> [Exercise] For every line in the data below that contains "camera", copy the line.

> [Material supplied]
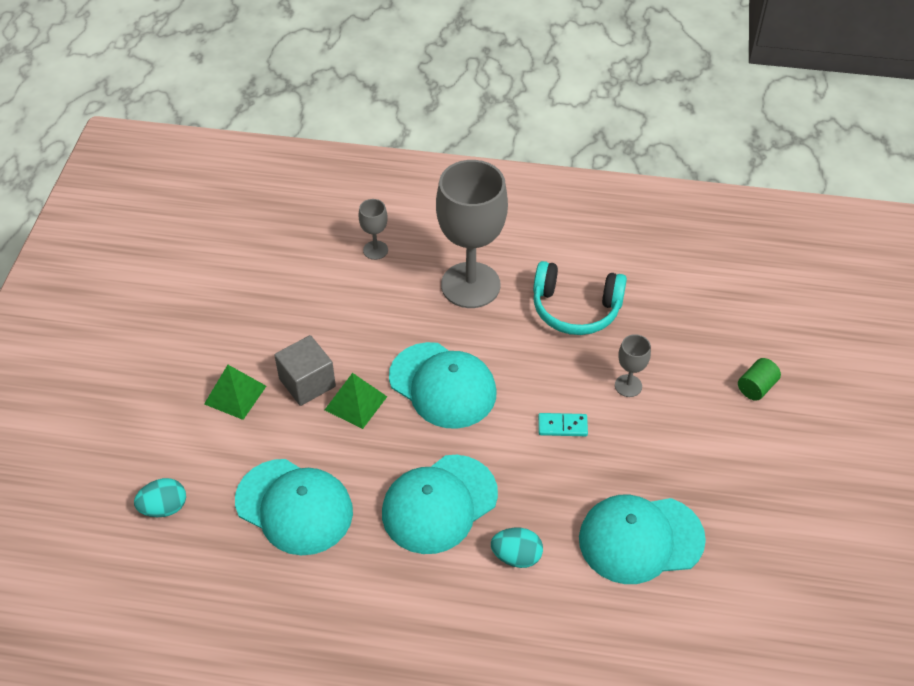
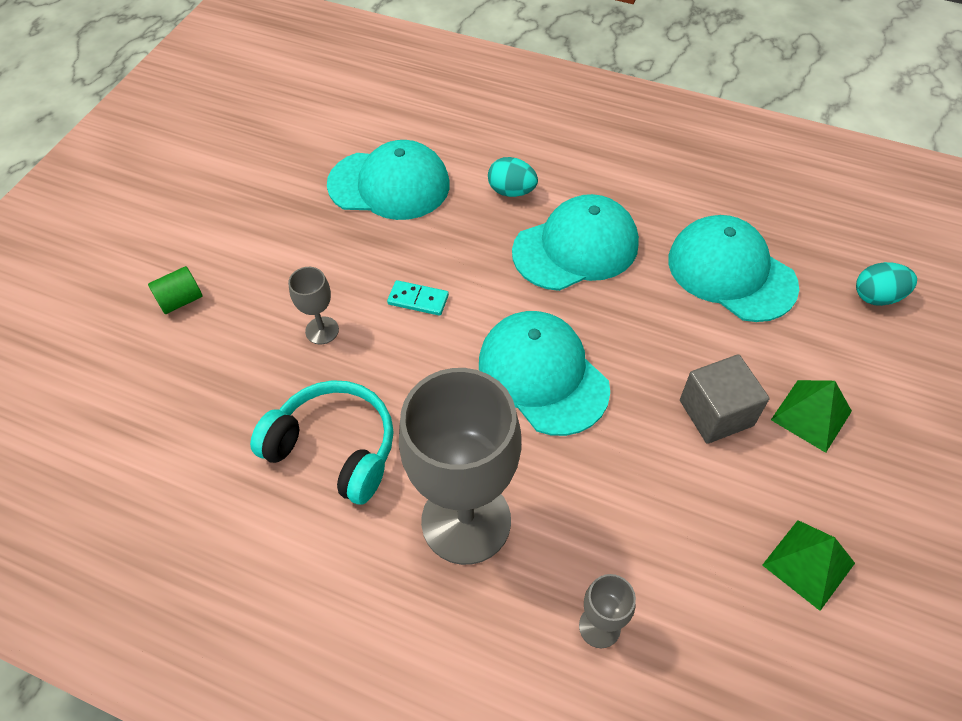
camera: 165 degrees left, 5 degrees up
(356, 403) = (654, 373): green pyramid -> green pyramid (808, 564)

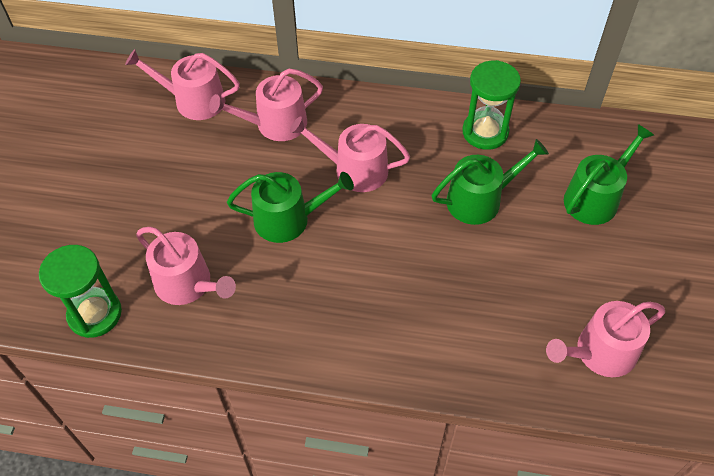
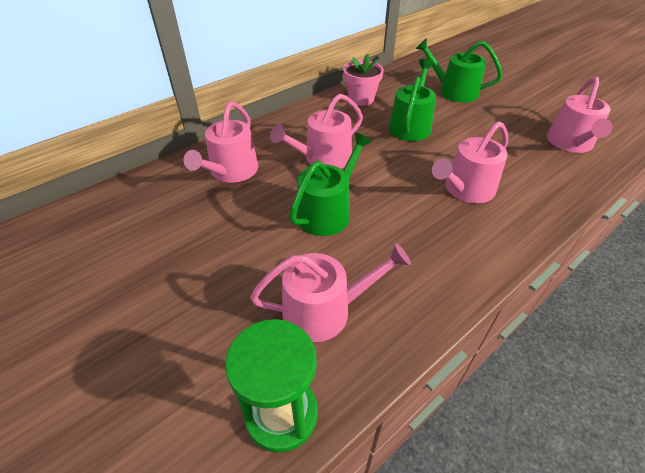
camera: 50 degrees left, 10 degrees down
(193, 100) = (141, 199): pink watering can -> pink watering can (465, 190)
(485, 132) = (361, 99): green hourglass -> pink flower pot
(595, 197) = (453, 91): green watering can -> green watering can turned 60 degrees counterclockwise

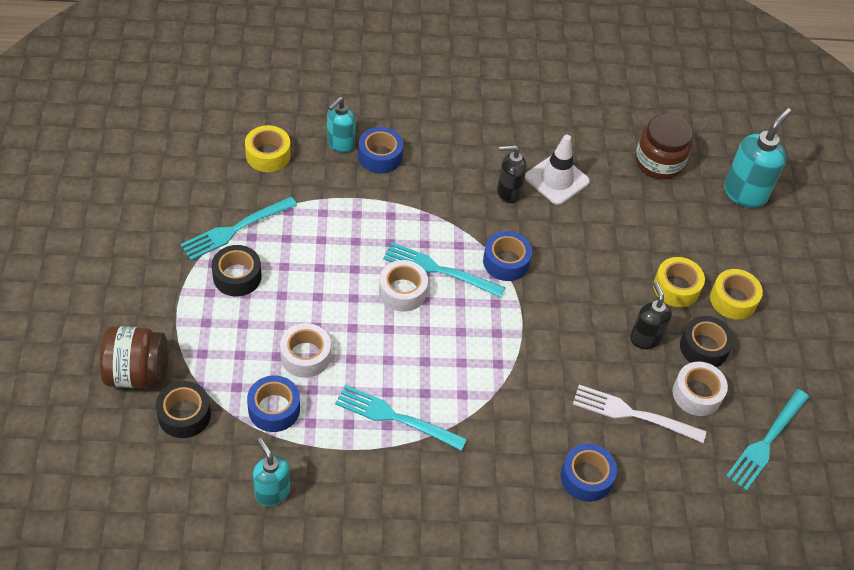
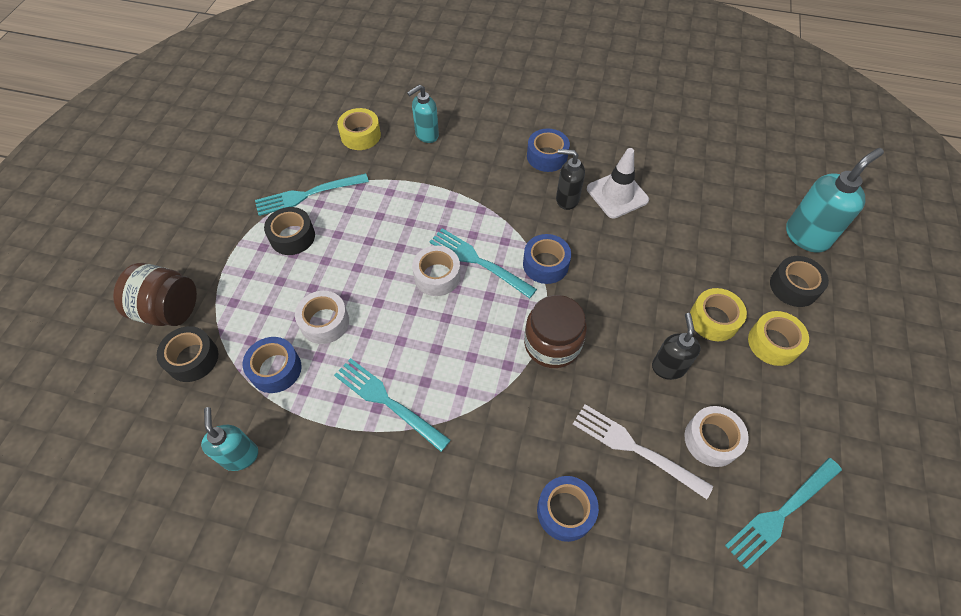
camera: 20 degrees right, 5 degrees up
(380, 156) = (458, 150): blue tape -> blue tape (547, 156)
(659, 162) = (723, 193): brown jar -> brown jar (552, 344)
(703, 347) = (730, 389): black tape -> black tape (793, 286)

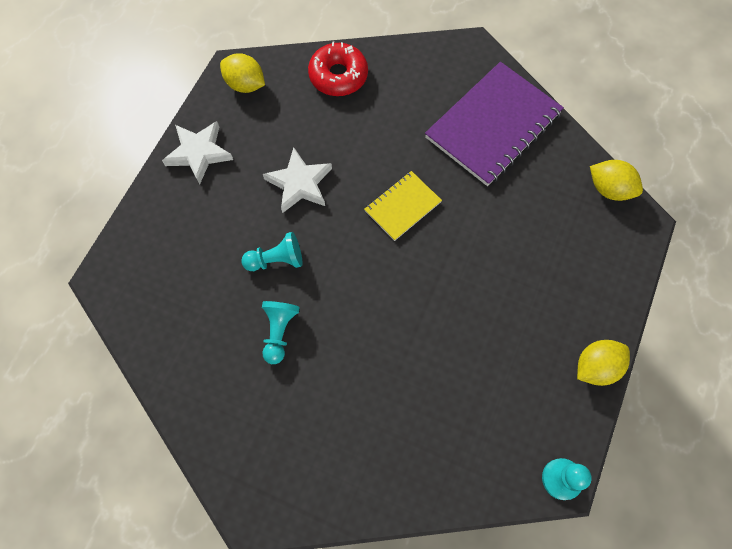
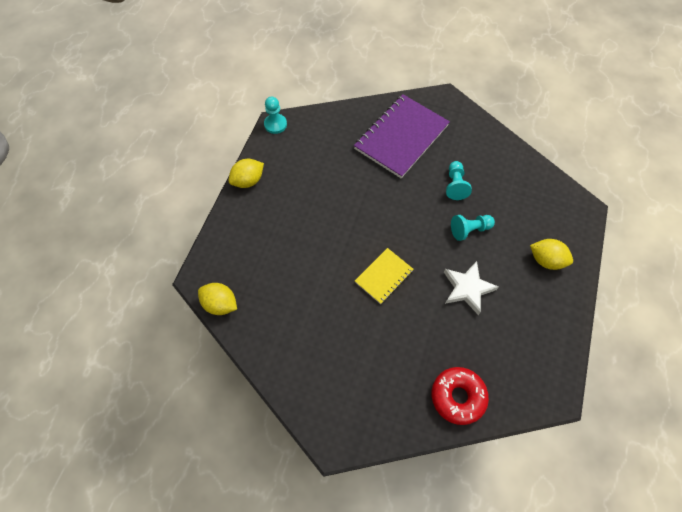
camera: 175 degrees right, 5 degrees down
(199, 153) = (555, 308): white star -> none
(245, 84) = (540, 379): yellow lemon -> yellow lemon (546, 260)
(493, 125) = (313, 355): purple notebook -> purple notebook (401, 137)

> [Written solution]
camera: 165 degrees left, 5 degrees up
camera: 50 degrees left, 10 degrees down
camera: 20 degrees right, 5 degrees up
camera: 175 degrees right, 5 degrees down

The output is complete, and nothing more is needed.